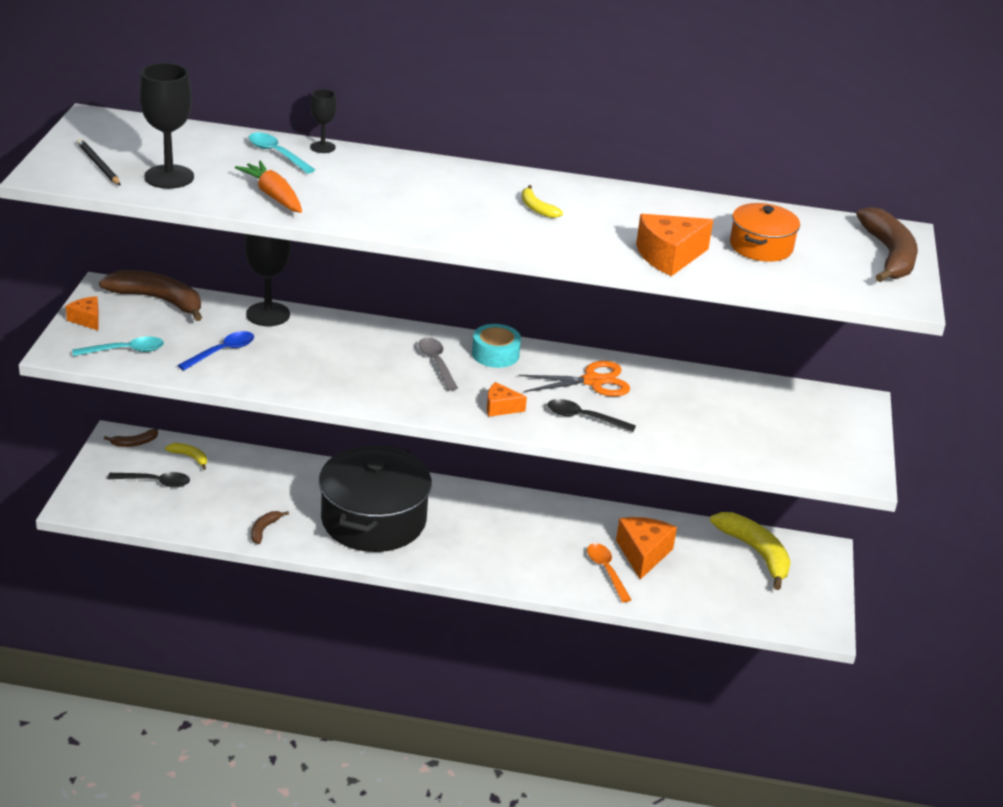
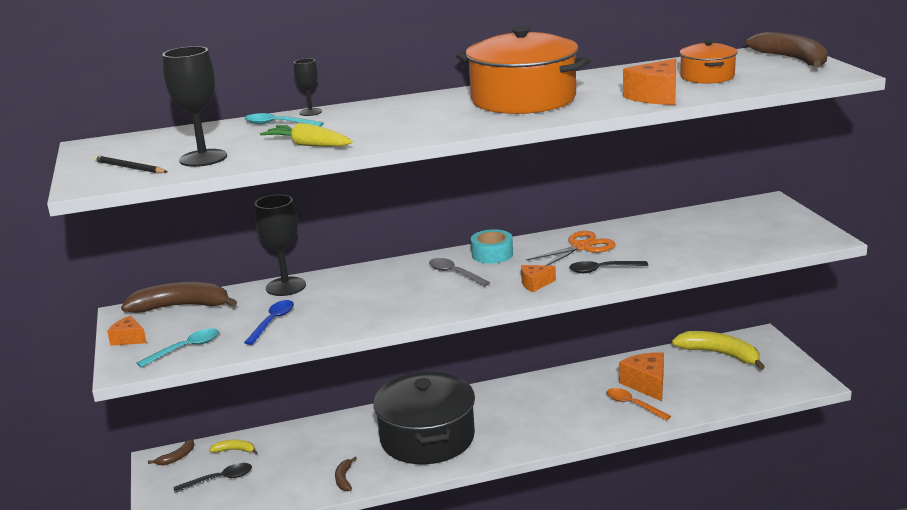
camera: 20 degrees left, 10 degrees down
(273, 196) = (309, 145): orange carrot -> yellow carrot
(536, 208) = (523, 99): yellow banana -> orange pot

» **TO DO**
Where a line of the material above holds the string "yellow", copy that line.

» **COMPLETED TASK**
(273, 196) = (309, 145): orange carrot -> yellow carrot
(536, 208) = (523, 99): yellow banana -> orange pot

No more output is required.